> [RECORDS FOR THIS EXERCISE]
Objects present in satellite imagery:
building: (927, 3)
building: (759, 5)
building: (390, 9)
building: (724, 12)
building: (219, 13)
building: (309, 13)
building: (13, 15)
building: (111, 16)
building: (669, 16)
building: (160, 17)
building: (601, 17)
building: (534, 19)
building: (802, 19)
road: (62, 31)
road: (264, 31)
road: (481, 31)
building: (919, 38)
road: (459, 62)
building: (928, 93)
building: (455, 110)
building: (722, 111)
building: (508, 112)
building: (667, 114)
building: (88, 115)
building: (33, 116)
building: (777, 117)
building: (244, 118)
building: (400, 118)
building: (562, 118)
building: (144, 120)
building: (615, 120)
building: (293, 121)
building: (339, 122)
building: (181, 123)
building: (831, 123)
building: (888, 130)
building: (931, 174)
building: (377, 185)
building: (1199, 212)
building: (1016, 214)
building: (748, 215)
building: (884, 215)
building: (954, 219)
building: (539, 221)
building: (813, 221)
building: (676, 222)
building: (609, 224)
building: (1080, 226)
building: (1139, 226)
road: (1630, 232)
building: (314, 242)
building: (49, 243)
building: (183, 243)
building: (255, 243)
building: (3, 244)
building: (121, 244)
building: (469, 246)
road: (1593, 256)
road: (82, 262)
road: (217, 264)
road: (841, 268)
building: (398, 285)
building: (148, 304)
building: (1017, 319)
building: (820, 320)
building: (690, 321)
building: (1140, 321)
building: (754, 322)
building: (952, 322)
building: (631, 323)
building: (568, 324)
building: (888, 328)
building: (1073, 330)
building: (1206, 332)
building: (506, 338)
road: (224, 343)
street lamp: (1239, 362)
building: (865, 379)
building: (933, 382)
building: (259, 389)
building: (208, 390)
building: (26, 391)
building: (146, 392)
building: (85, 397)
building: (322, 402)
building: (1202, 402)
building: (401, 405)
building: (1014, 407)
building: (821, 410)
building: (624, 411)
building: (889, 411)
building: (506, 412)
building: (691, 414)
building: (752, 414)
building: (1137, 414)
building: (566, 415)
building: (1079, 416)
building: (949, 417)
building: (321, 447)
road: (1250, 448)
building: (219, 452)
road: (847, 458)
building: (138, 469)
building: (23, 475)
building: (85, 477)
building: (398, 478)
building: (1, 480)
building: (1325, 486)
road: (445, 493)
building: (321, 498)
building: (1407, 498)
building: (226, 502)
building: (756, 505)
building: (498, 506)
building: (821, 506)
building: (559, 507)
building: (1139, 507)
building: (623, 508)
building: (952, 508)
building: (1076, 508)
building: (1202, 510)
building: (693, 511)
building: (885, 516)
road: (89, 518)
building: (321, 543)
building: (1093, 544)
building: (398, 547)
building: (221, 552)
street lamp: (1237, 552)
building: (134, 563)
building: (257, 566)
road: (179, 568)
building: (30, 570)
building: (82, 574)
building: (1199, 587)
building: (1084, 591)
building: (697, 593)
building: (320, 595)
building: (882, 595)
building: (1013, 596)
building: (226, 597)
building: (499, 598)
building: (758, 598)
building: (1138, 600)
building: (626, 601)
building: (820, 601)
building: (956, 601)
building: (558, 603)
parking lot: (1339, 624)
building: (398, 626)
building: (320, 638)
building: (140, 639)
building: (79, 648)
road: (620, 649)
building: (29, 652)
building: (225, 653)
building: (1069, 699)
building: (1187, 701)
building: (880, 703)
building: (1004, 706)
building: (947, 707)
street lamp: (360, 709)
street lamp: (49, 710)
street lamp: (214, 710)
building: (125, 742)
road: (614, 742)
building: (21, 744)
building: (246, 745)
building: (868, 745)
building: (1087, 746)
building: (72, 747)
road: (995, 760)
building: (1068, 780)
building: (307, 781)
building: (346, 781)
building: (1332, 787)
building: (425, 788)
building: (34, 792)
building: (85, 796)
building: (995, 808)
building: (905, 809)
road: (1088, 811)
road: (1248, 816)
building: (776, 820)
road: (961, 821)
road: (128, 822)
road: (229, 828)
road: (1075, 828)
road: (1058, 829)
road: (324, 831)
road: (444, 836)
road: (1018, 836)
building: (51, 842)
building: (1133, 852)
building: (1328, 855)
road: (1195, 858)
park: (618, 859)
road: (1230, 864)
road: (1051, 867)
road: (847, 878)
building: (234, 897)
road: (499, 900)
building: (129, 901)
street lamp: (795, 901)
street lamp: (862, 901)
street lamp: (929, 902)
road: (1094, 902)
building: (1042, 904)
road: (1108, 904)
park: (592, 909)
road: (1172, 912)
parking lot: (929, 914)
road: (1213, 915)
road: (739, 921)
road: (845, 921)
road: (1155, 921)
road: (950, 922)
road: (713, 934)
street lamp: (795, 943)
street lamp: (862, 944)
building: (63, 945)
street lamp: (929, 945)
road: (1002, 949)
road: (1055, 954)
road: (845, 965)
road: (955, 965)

> [WORK TO COMPLETE]
For every record above, print an exact copy.

> [FINISHED EXERCISE]
Objects present in satellite imagery:
building: (927, 3)
building: (759, 5)
building: (390, 9)
building: (724, 12)
building: (219, 13)
building: (309, 13)
building: (13, 15)
building: (111, 16)
building: (669, 16)
building: (160, 17)
building: (601, 17)
building: (534, 19)
building: (802, 19)
road: (62, 31)
road: (264, 31)
road: (481, 31)
building: (919, 38)
road: (459, 62)
building: (928, 93)
building: (455, 110)
building: (722, 111)
building: (508, 112)
building: (667, 114)
building: (88, 115)
building: (33, 116)
building: (777, 117)
building: (244, 118)
building: (400, 118)
building: (562, 118)
building: (144, 120)
building: (615, 120)
building: (293, 121)
building: (339, 122)
building: (181, 123)
building: (831, 123)
building: (888, 130)
building: (931, 174)
building: (377, 185)
building: (1199, 212)
building: (1016, 214)
building: (748, 215)
building: (884, 215)
building: (954, 219)
building: (539, 221)
building: (813, 221)
building: (676, 222)
building: (609, 224)
building: (1080, 226)
building: (1139, 226)
road: (1630, 232)
building: (314, 242)
building: (49, 243)
building: (183, 243)
building: (255, 243)
building: (3, 244)
building: (121, 244)
building: (469, 246)
road: (1593, 256)
road: (82, 262)
road: (217, 264)
road: (841, 268)
building: (398, 285)
building: (148, 304)
building: (1017, 319)
building: (820, 320)
building: (690, 321)
building: (1140, 321)
building: (754, 322)
building: (952, 322)
building: (631, 323)
building: (568, 324)
building: (888, 328)
building: (1073, 330)
building: (1206, 332)
building: (506, 338)
road: (224, 343)
street lamp: (1239, 362)
building: (865, 379)
building: (933, 382)
building: (259, 389)
building: (208, 390)
building: (26, 391)
building: (146, 392)
building: (85, 397)
building: (322, 402)
building: (1202, 402)
building: (401, 405)
building: (1014, 407)
building: (821, 410)
building: (624, 411)
building: (889, 411)
building: (506, 412)
building: (691, 414)
building: (752, 414)
building: (1137, 414)
building: (566, 415)
building: (1079, 416)
building: (949, 417)
building: (321, 447)
road: (1250, 448)
building: (219, 452)
road: (847, 458)
building: (138, 469)
building: (23, 475)
building: (85, 477)
building: (398, 478)
building: (1, 480)
building: (1325, 486)
road: (445, 493)
building: (321, 498)
building: (1407, 498)
building: (226, 502)
building: (756, 505)
building: (498, 506)
building: (821, 506)
building: (559, 507)
building: (1139, 507)
building: (623, 508)
building: (952, 508)
building: (1076, 508)
building: (1202, 510)
building: (693, 511)
building: (885, 516)
road: (89, 518)
building: (321, 543)
building: (1093, 544)
building: (398, 547)
building: (221, 552)
street lamp: (1237, 552)
building: (134, 563)
building: (257, 566)
road: (179, 568)
building: (30, 570)
building: (82, 574)
building: (1199, 587)
building: (1084, 591)
building: (697, 593)
building: (320, 595)
building: (882, 595)
building: (1013, 596)
building: (226, 597)
building: (499, 598)
building: (758, 598)
building: (1138, 600)
building: (626, 601)
building: (820, 601)
building: (956, 601)
building: (558, 603)
parking lot: (1339, 624)
building: (398, 626)
building: (320, 638)
building: (140, 639)
building: (79, 648)
road: (620, 649)
building: (29, 652)
building: (225, 653)
building: (1069, 699)
building: (1187, 701)
building: (880, 703)
building: (1004, 706)
building: (947, 707)
street lamp: (360, 709)
street lamp: (49, 710)
street lamp: (214, 710)
building: (125, 742)
road: (614, 742)
building: (21, 744)
building: (246, 745)
building: (868, 745)
building: (1087, 746)
building: (72, 747)
road: (995, 760)
building: (1068, 780)
building: (307, 781)
building: (346, 781)
building: (1332, 787)
building: (425, 788)
building: (34, 792)
building: (85, 796)
building: (995, 808)
building: (905, 809)
road: (1088, 811)
road: (1248, 816)
building: (776, 820)
road: (961, 821)
road: (128, 822)
road: (229, 828)
road: (1075, 828)
road: (1058, 829)
road: (324, 831)
road: (444, 836)
road: (1018, 836)
building: (51, 842)
building: (1133, 852)
building: (1328, 855)
road: (1195, 858)
park: (618, 859)
road: (1230, 864)
road: (1051, 867)
road: (847, 878)
building: (234, 897)
road: (499, 900)
building: (129, 901)
street lamp: (795, 901)
street lamp: (862, 901)
street lamp: (929, 902)
road: (1094, 902)
building: (1042, 904)
road: (1108, 904)
park: (592, 909)
road: (1172, 912)
parking lot: (929, 914)
road: (1213, 915)
road: (739, 921)
road: (845, 921)
road: (1155, 921)
road: (950, 922)
road: (713, 934)
street lamp: (795, 943)
street lamp: (862, 944)
building: (63, 945)
street lamp: (929, 945)
road: (1002, 949)
road: (1055, 954)
road: (845, 965)
road: (955, 965)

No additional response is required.